• [EXERCISE]
Scan the records below for the line containing "brown brick E5" and the line containing "brown cone G1 level 3 -> none". Copy both, plus every line between, exactly.

• [RECORDED INFORMATION]
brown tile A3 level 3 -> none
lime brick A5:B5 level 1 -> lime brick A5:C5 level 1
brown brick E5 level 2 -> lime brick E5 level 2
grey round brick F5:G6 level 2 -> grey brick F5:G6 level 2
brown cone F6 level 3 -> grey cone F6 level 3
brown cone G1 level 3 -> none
---
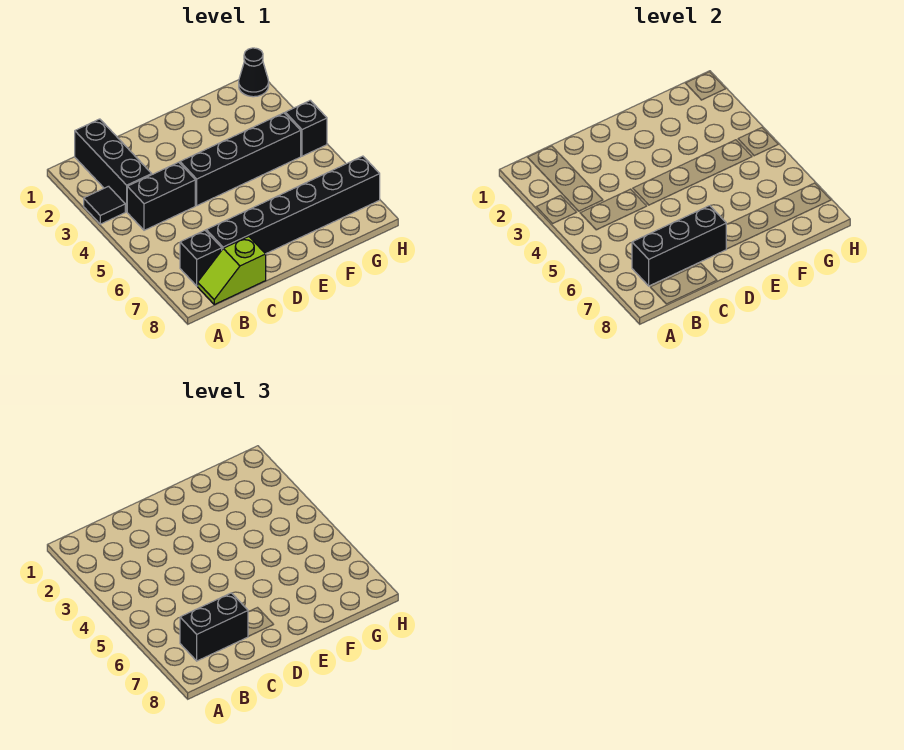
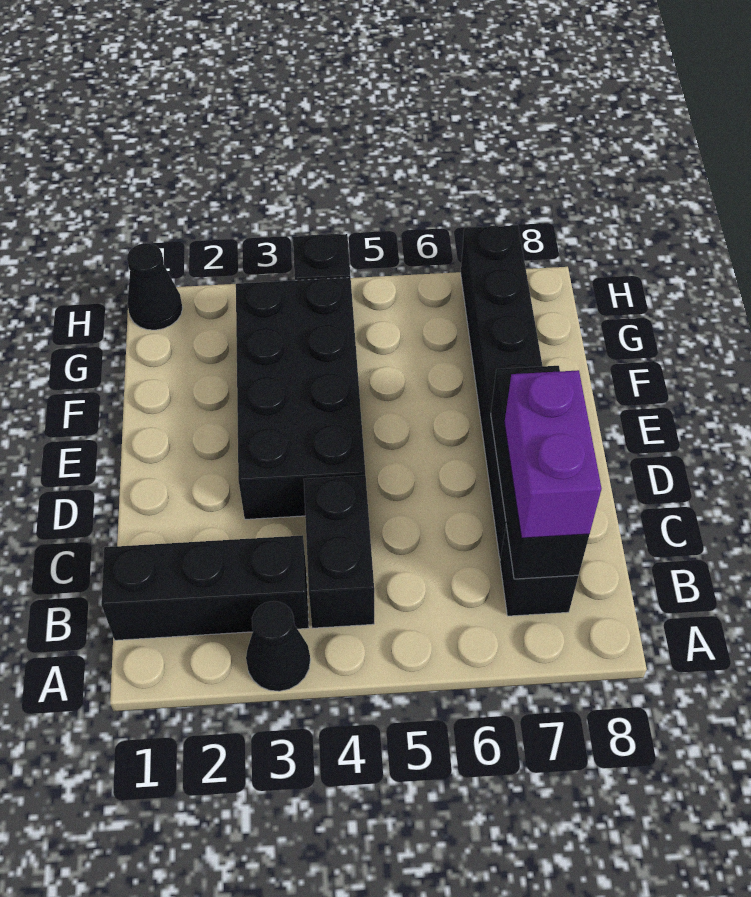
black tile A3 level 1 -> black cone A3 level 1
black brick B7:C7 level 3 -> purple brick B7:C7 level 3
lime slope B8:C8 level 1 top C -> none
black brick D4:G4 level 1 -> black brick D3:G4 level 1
...
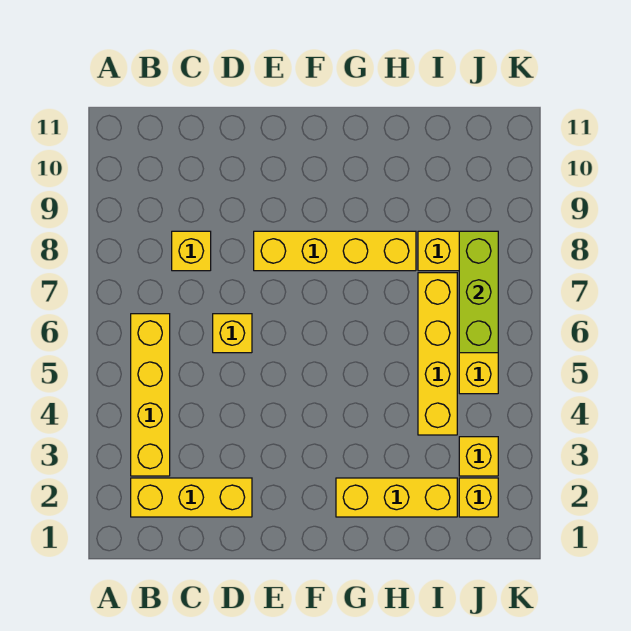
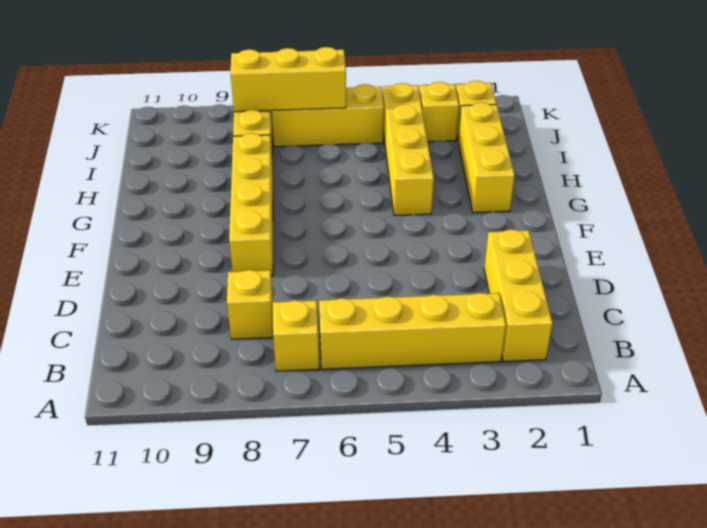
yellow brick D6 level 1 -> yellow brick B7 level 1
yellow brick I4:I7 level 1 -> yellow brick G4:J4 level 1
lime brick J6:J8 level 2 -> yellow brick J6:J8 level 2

• [RESULT OF THE TASK]
brown brick E5 level 2 -> lime brick E5 level 2
grey round brick F5:G6 level 2 -> grey brick F5:G6 level 2
brown cone F6 level 3 -> grey cone F6 level 3
brown cone G1 level 3 -> none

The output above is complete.